_Input data_.
──────

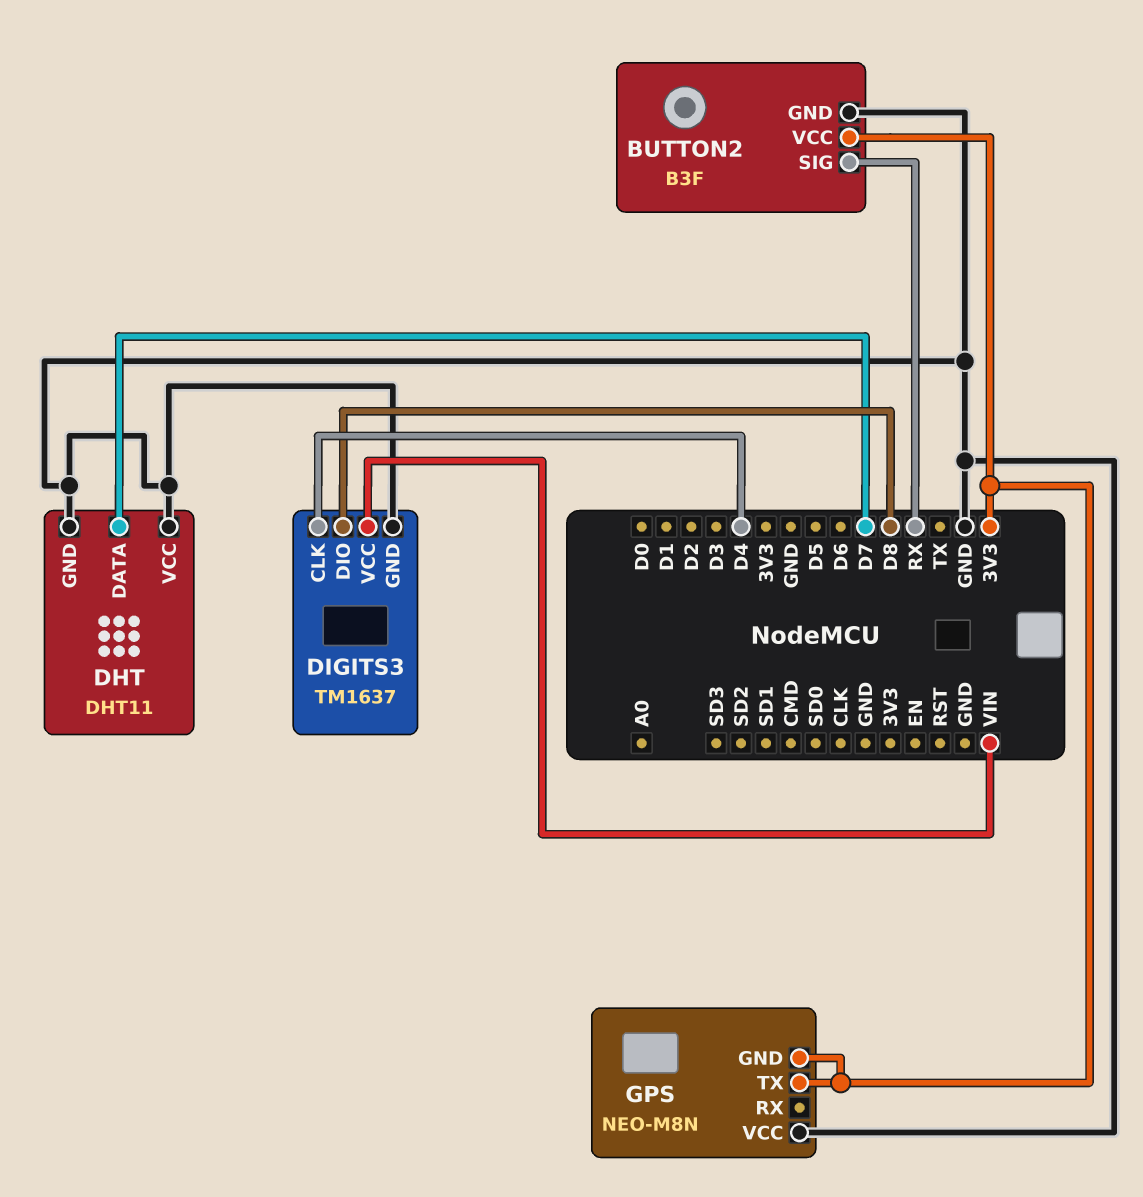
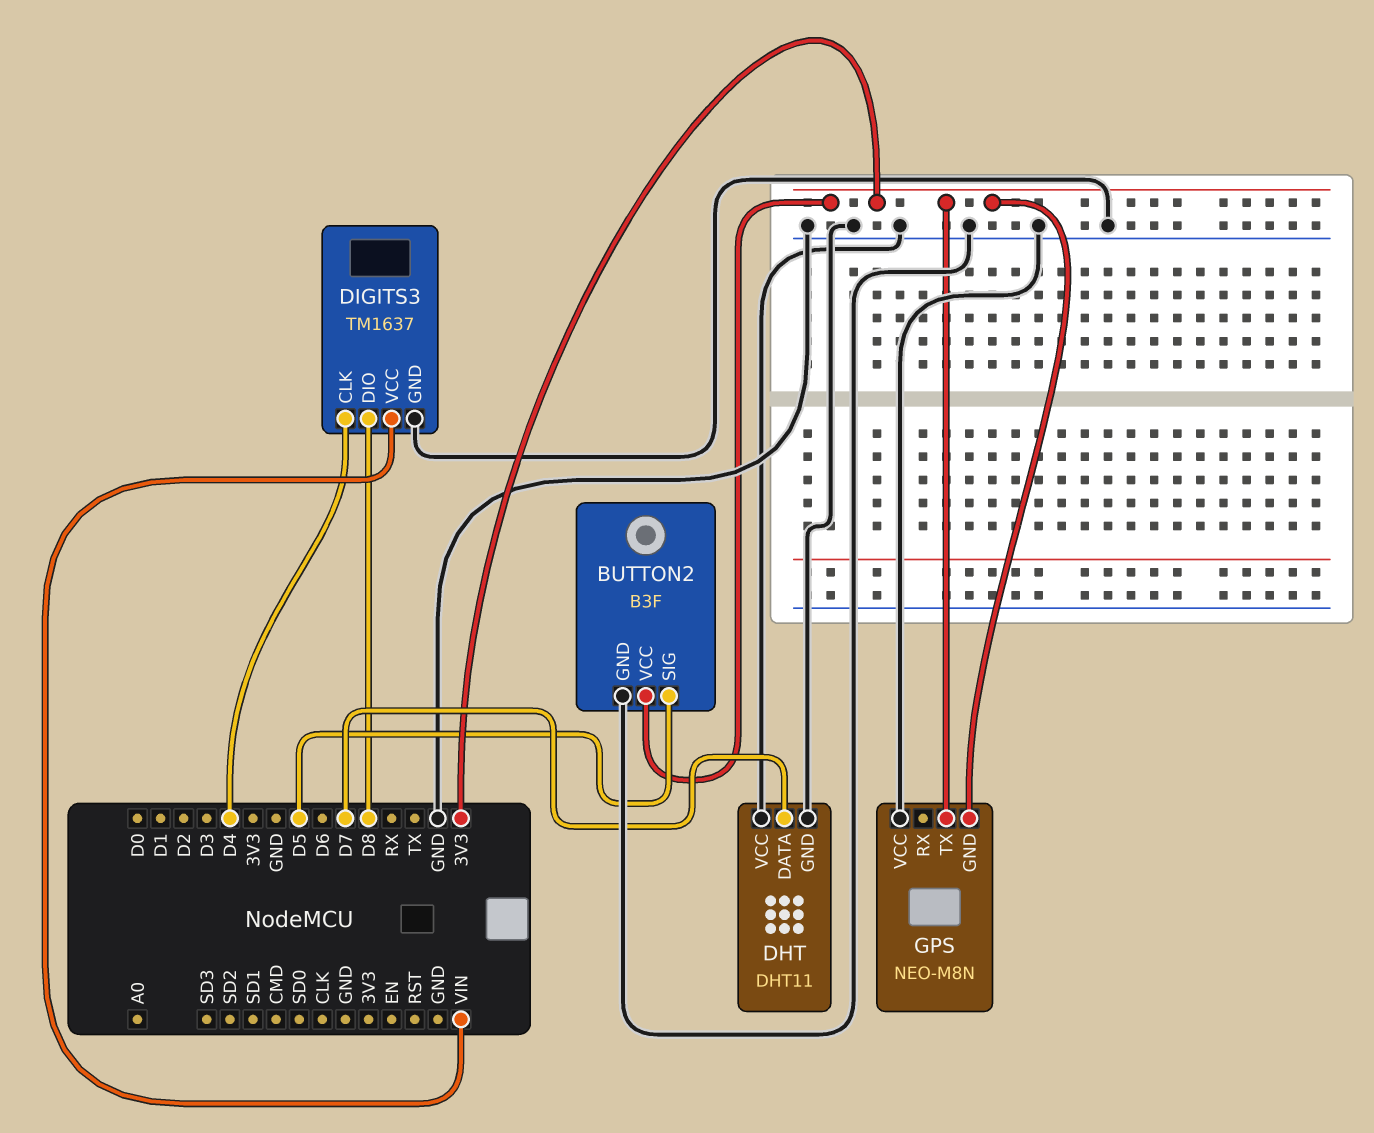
BUTTON2 pin SIG: RX -> D5

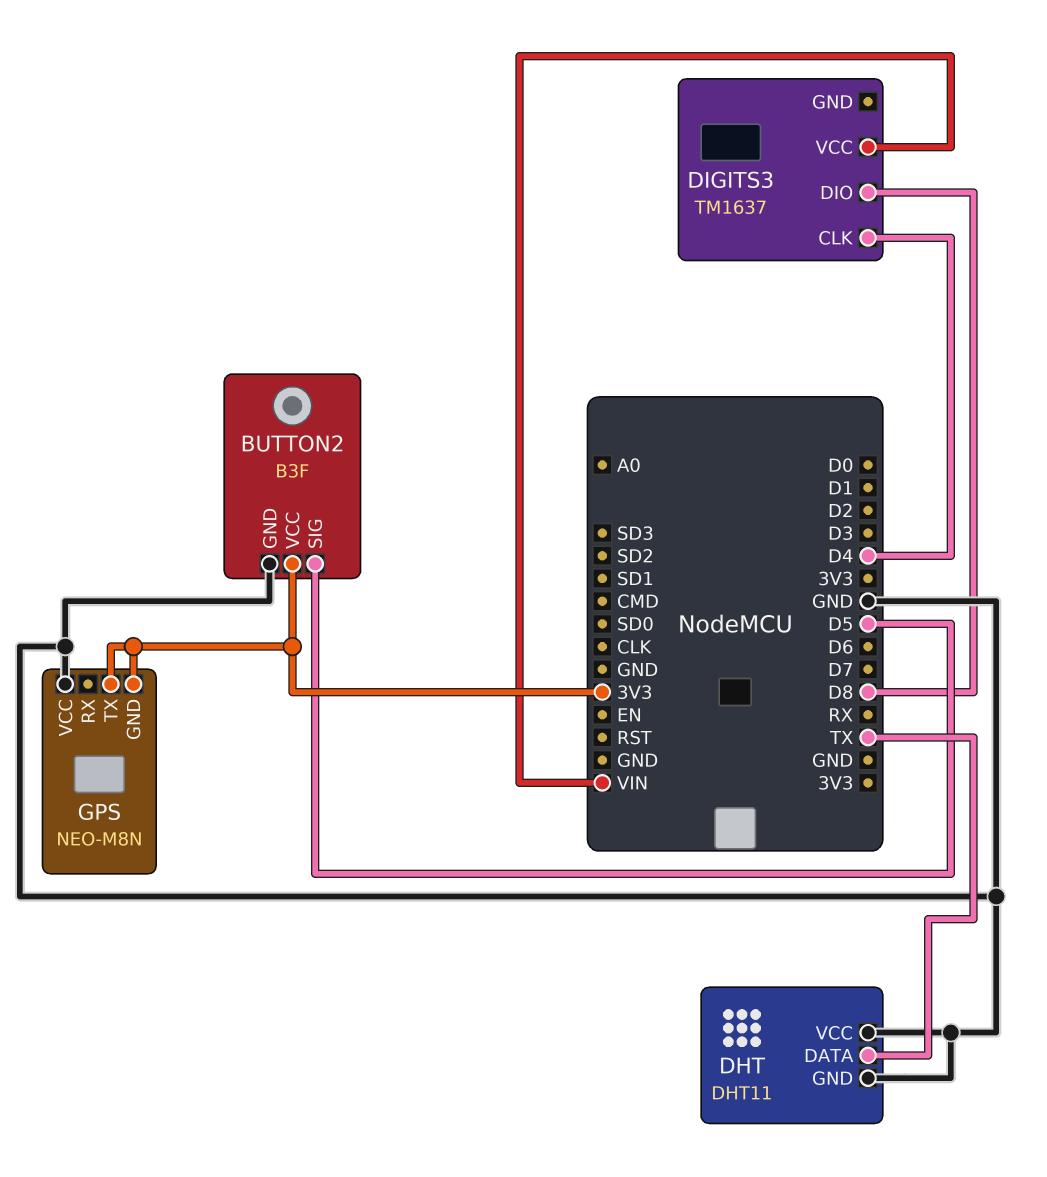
DHT pin DATA: D7 -> TX
DIGITS3 pin GND: GND -> none

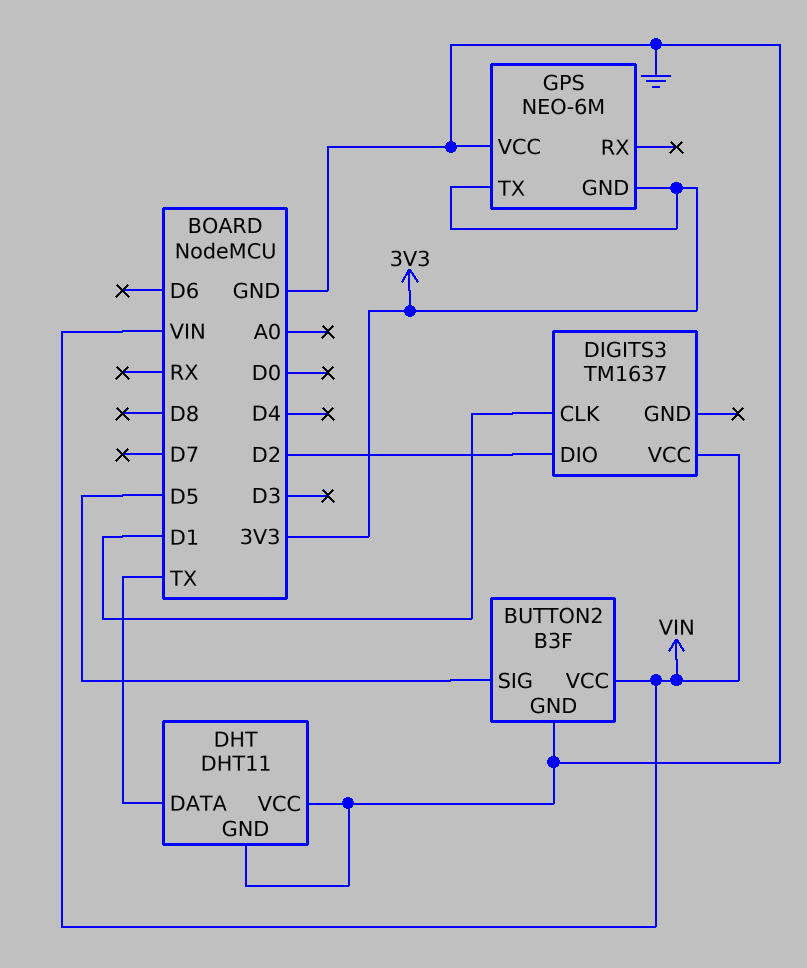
BUTTON2 pin VCC: 3V3 -> VIN
DIGITS3 pin CLK: D4 -> D1
DIGITS3 pin DIO: D8 -> D2
GPS: NEO-M8N -> NEO-6M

──────

_Task brief_. Repeat the entries exactly, pictures left out.

_Task solution_.
BUTTON2 pin SIG: RX -> D5

DHT pin DATA: D7 -> TX
DIGITS3 pin GND: GND -> none

BUTTON2 pin VCC: 3V3 -> VIN
DIGITS3 pin CLK: D4 -> D1
DIGITS3 pin DIO: D8 -> D2
GPS: NEO-M8N -> NEO-6M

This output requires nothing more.